PROBLEM REQUIREMENTS. Please set down each line of the data again, unchanged.
======== SUPPLIED RECORDS
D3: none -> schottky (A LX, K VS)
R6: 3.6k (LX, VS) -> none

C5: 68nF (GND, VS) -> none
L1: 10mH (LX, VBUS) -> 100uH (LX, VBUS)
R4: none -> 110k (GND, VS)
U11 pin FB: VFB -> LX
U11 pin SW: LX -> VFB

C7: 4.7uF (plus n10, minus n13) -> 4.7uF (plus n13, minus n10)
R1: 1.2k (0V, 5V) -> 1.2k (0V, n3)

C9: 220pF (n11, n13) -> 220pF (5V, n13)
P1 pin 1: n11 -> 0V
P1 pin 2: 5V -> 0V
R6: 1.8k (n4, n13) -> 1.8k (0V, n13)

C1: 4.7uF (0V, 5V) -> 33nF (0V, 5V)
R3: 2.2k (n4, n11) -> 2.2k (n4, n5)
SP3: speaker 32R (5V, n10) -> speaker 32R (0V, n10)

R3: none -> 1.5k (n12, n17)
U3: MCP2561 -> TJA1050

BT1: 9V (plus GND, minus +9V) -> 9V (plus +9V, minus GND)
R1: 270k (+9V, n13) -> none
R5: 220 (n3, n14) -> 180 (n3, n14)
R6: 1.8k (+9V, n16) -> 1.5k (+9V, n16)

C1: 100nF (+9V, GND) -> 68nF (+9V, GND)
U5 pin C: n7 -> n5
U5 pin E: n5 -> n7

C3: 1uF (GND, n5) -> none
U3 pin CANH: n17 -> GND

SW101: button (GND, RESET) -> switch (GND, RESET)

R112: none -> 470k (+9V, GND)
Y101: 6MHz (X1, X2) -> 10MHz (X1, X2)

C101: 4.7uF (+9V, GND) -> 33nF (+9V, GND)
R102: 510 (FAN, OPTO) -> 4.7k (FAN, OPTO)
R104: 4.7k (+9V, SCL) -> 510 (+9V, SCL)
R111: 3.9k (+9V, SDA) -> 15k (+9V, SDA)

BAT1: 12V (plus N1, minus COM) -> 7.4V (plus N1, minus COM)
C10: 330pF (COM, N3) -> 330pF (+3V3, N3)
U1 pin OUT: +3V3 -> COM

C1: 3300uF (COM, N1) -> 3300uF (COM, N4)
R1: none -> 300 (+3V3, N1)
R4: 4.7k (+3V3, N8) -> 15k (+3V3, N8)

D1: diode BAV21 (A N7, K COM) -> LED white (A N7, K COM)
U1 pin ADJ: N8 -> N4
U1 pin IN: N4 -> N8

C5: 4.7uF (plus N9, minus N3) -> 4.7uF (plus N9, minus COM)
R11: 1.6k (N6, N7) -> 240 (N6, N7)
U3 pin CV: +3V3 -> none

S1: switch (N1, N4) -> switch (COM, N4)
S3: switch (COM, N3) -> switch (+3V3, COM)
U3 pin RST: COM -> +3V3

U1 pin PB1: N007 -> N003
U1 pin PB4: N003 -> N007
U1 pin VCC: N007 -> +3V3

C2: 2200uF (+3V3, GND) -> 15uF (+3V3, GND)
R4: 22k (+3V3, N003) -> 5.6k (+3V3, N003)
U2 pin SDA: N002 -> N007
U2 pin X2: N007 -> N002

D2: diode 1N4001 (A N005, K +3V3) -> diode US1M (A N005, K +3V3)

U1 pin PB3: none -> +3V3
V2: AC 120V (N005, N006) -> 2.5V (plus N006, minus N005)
================
EXERCISE RESPONSE.
D3: none -> schottky (A LX, K VS)
R6: 3.6k (LX, VS) -> none

C5: 68nF (GND, VS) -> none
L1: 10mH (LX, VBUS) -> 100uH (LX, VBUS)
R4: none -> 110k (GND, VS)
U11 pin FB: VFB -> LX
U11 pin SW: LX -> VFB

C7: 4.7uF (plus n10, minus n13) -> 4.7uF (plus n13, minus n10)
R1: 1.2k (0V, 5V) -> 1.2k (0V, n3)

C9: 220pF (n11, n13) -> 220pF (5V, n13)
P1 pin 1: n11 -> 0V
P1 pin 2: 5V -> 0V
R6: 1.8k (n4, n13) -> 1.8k (0V, n13)

C1: 4.7uF (0V, 5V) -> 33nF (0V, 5V)
R3: 2.2k (n4, n11) -> 2.2k (n4, n5)
SP3: speaker 32R (5V, n10) -> speaker 32R (0V, n10)

R3: none -> 1.5k (n12, n17)
U3: MCP2561 -> TJA1050

BT1: 9V (plus GND, minus +9V) -> 9V (plus +9V, minus GND)
R1: 270k (+9V, n13) -> none
R5: 220 (n3, n14) -> 180 (n3, n14)
R6: 1.8k (+9V, n16) -> 1.5k (+9V, n16)

C1: 100nF (+9V, GND) -> 68nF (+9V, GND)
U5 pin C: n7 -> n5
U5 pin E: n5 -> n7

C3: 1uF (GND, n5) -> none
U3 pin CANH: n17 -> GND

SW101: button (GND, RESET) -> switch (GND, RESET)

R112: none -> 470k (+9V, GND)
Y101: 6MHz (X1, X2) -> 10MHz (X1, X2)

C101: 4.7uF (+9V, GND) -> 33nF (+9V, GND)
R102: 510 (FAN, OPTO) -> 4.7k (FAN, OPTO)
R104: 4.7k (+9V, SCL) -> 510 (+9V, SCL)
R111: 3.9k (+9V, SDA) -> 15k (+9V, SDA)

BAT1: 12V (plus N1, minus COM) -> 7.4V (plus N1, minus COM)
C10: 330pF (COM, N3) -> 330pF (+3V3, N3)
U1 pin OUT: +3V3 -> COM

C1: 3300uF (COM, N1) -> 3300uF (COM, N4)
R1: none -> 300 (+3V3, N1)
R4: 4.7k (+3V3, N8) -> 15k (+3V3, N8)

D1: diode BAV21 (A N7, K COM) -> LED white (A N7, K COM)
U1 pin ADJ: N8 -> N4
U1 pin IN: N4 -> N8

C5: 4.7uF (plus N9, minus N3) -> 4.7uF (plus N9, minus COM)
R11: 1.6k (N6, N7) -> 240 (N6, N7)
U3 pin CV: +3V3 -> none

S1: switch (N1, N4) -> switch (COM, N4)
S3: switch (COM, N3) -> switch (+3V3, COM)
U3 pin RST: COM -> +3V3

U1 pin PB1: N007 -> N003
U1 pin PB4: N003 -> N007
U1 pin VCC: N007 -> +3V3

C2: 2200uF (+3V3, GND) -> 15uF (+3V3, GND)
R4: 22k (+3V3, N003) -> 5.6k (+3V3, N003)
U2 pin SDA: N002 -> N007
U2 pin X2: N007 -> N002

D2: diode 1N4001 (A N005, K +3V3) -> diode US1M (A N005, K +3V3)

U1 pin PB3: none -> +3V3
V2: AC 120V (N005, N006) -> 2.5V (plus N006, minus N005)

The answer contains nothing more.